Records for the task:
========

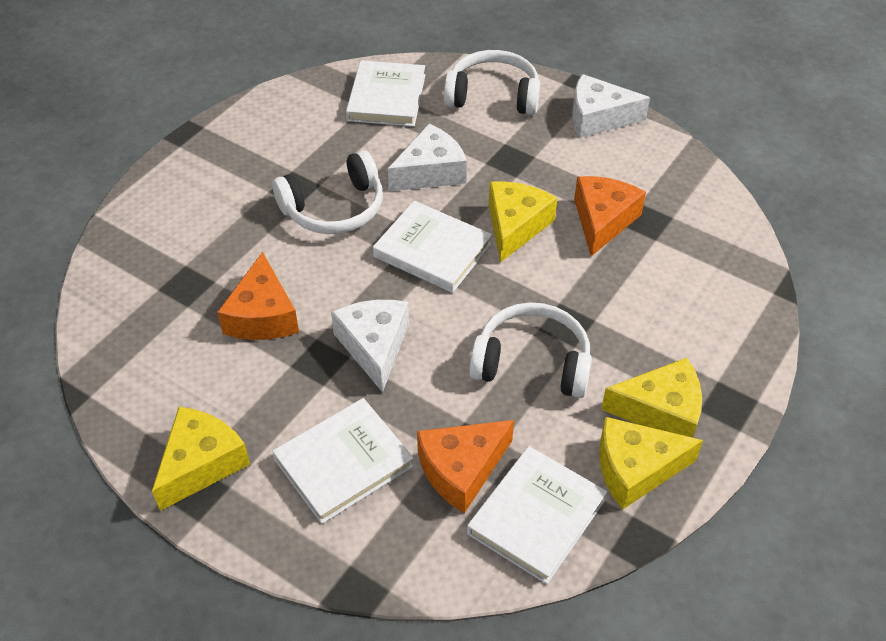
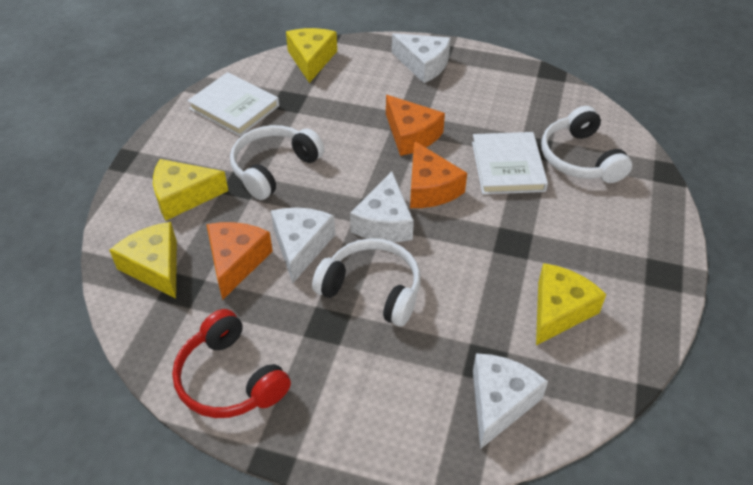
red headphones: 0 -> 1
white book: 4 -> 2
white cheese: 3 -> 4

========

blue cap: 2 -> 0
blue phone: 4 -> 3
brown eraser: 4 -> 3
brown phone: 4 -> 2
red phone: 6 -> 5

========

Exercise:
Nothing but the lines above from the one containing "blue cap: 2 -> 0" through the one containing "red phone: 6 -> 5" should appear in the answer, each repeated exactly.

Your solution:
blue cap: 2 -> 0
blue phone: 4 -> 3
brown eraser: 4 -> 3
brown phone: 4 -> 2
red phone: 6 -> 5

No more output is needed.